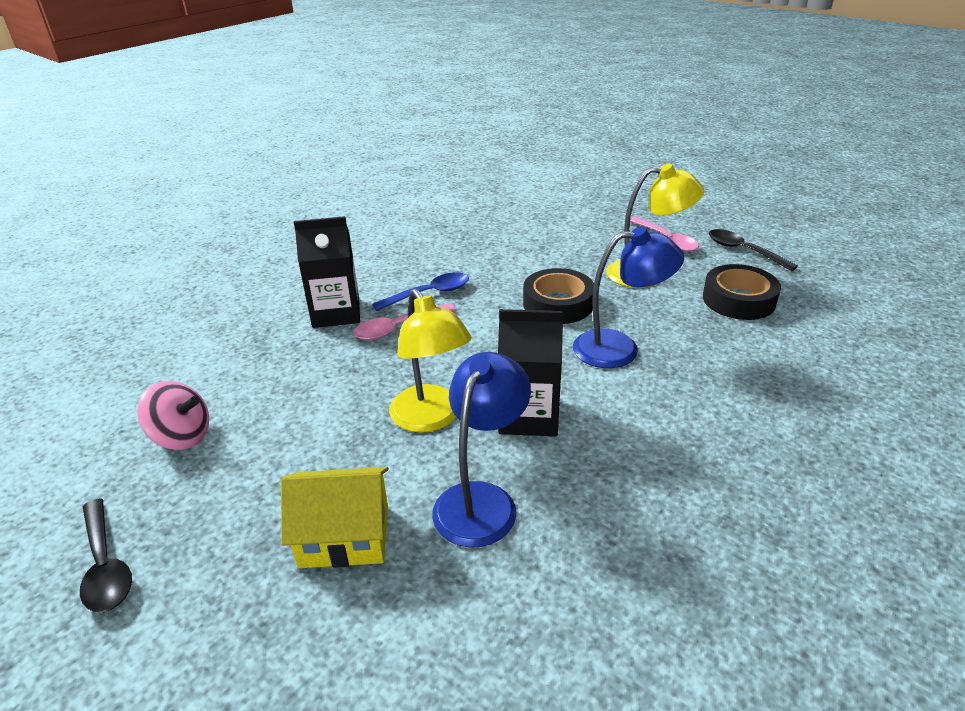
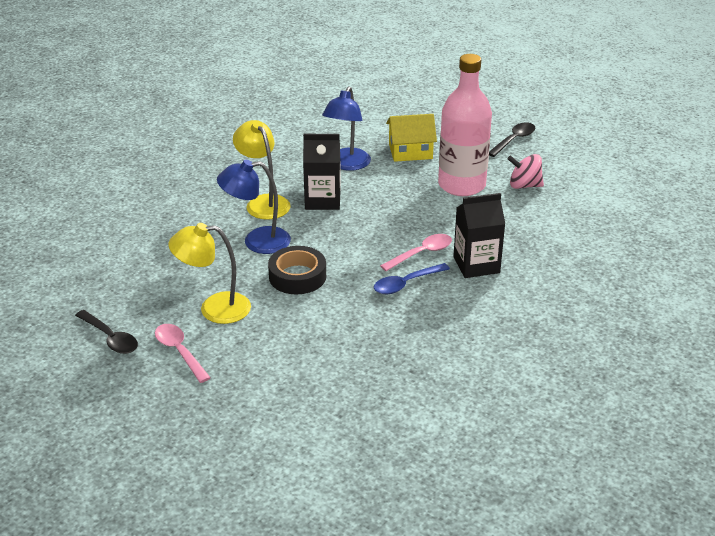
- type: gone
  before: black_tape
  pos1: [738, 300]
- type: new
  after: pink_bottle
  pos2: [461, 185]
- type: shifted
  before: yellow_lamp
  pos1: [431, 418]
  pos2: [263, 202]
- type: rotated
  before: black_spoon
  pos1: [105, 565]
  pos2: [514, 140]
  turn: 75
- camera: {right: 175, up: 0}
* * *
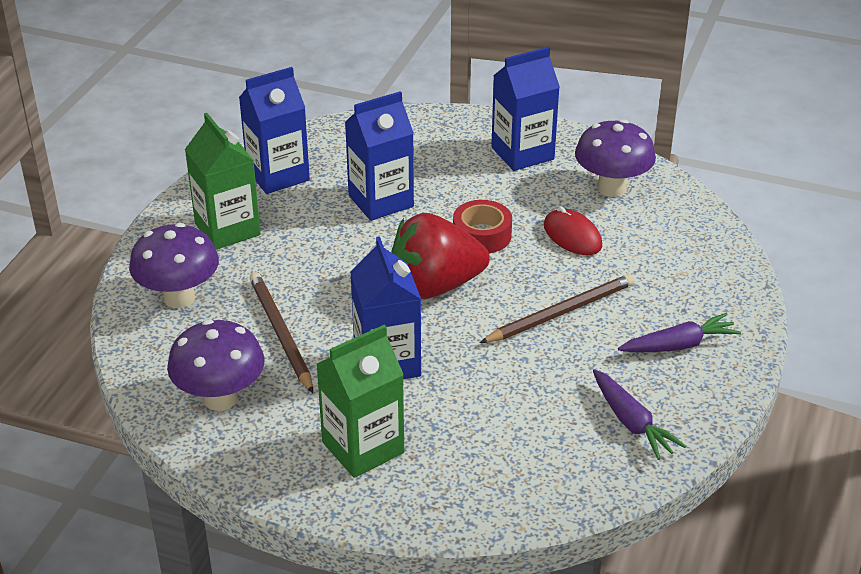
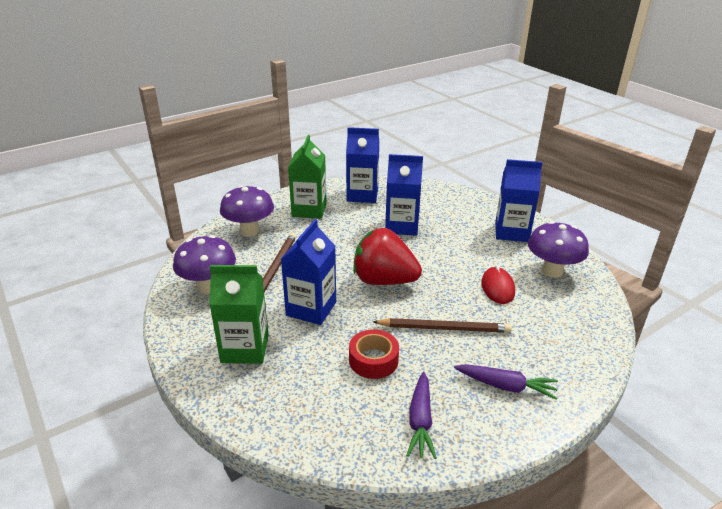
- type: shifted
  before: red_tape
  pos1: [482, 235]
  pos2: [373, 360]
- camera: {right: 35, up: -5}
==
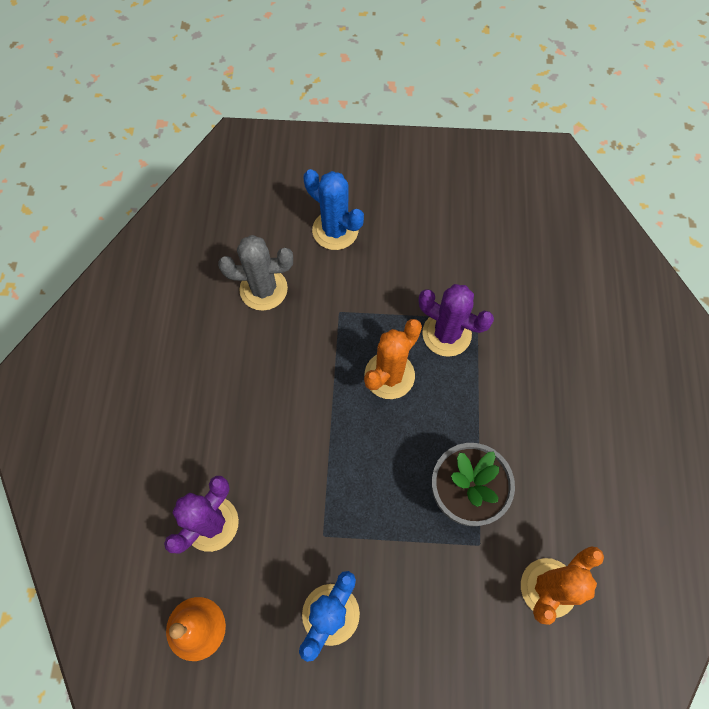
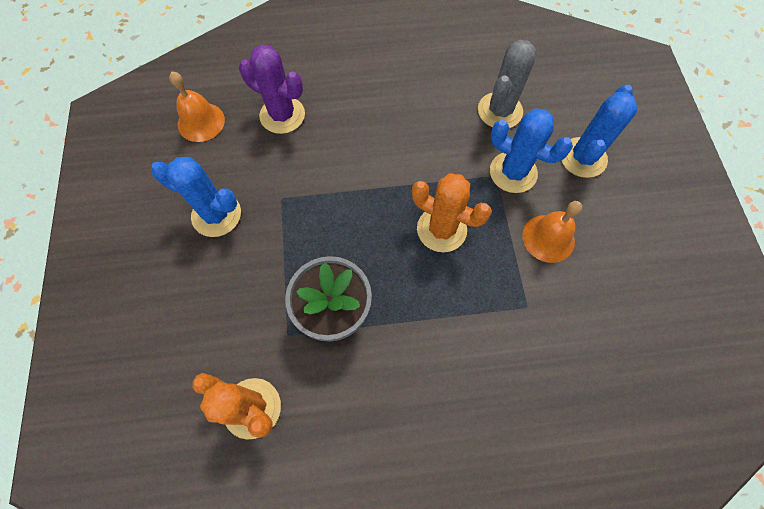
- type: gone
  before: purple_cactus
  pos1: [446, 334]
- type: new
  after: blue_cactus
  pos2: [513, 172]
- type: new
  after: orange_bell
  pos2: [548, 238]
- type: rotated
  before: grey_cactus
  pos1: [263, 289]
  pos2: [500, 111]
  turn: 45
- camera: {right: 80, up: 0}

About this task
Give nothing except how many lines of the records include "before".

Answer section
6